**Task details**
Could you print the listing again exactly, omitting the pictures?
----- Input data -----
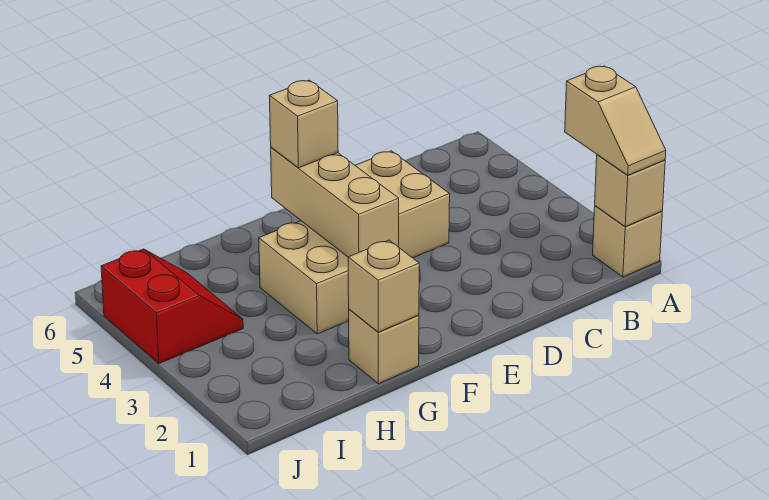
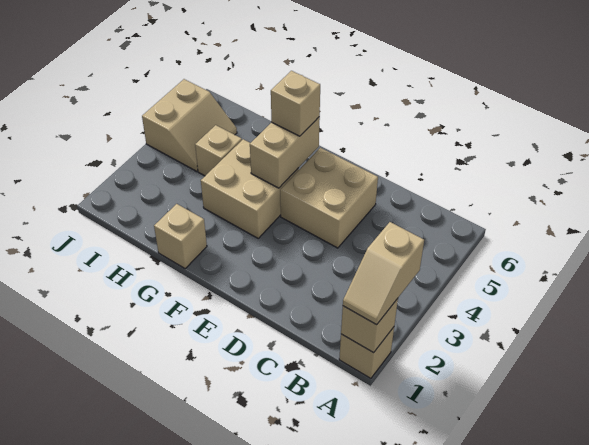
tan brick F3:F5 level 2 -> tan brick F4:F5 level 2
tan brick G1 level 2 -> tan brick H4 level 1
red slope I4:J5 level 1 top J -> tan slope I4:J5 level 1 top J

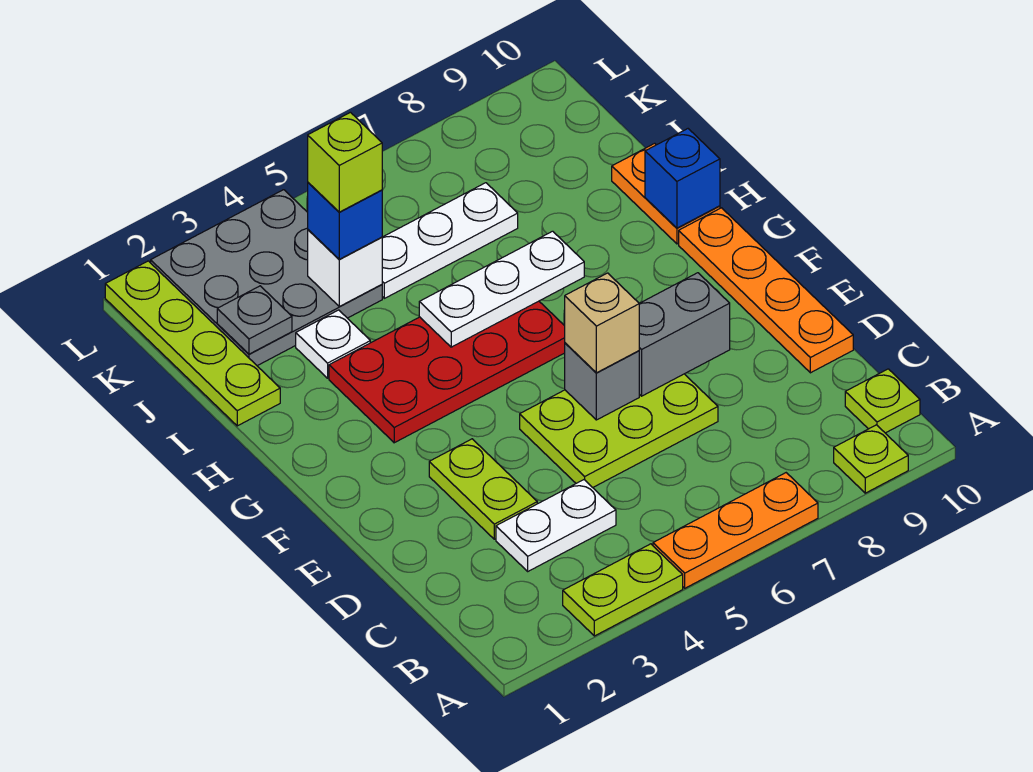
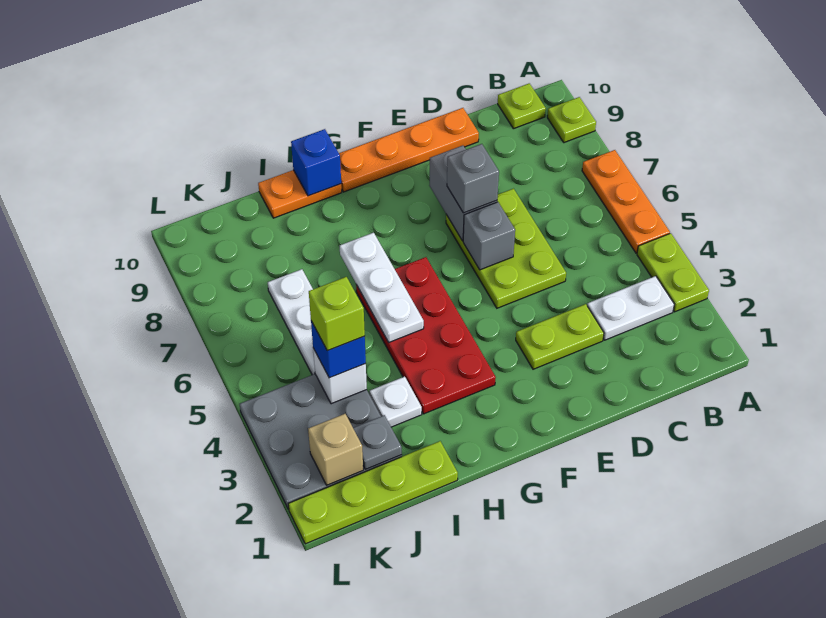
white plate C3:C4 level 1 -> white plate B3:C3 level 1
tan brick E6 level 3 -> tan brick K2 level 2
none -> grey brick E7 level 3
-----
**Task solution**
tan brick F3:F5 level 2 -> tan brick F4:F5 level 2
tan brick G1 level 2 -> tan brick H4 level 1
red slope I4:J5 level 1 top J -> tan slope I4:J5 level 1 top J

white plate C3:C4 level 1 -> white plate B3:C3 level 1
tan brick E6 level 3 -> tan brick K2 level 2
none -> grey brick E7 level 3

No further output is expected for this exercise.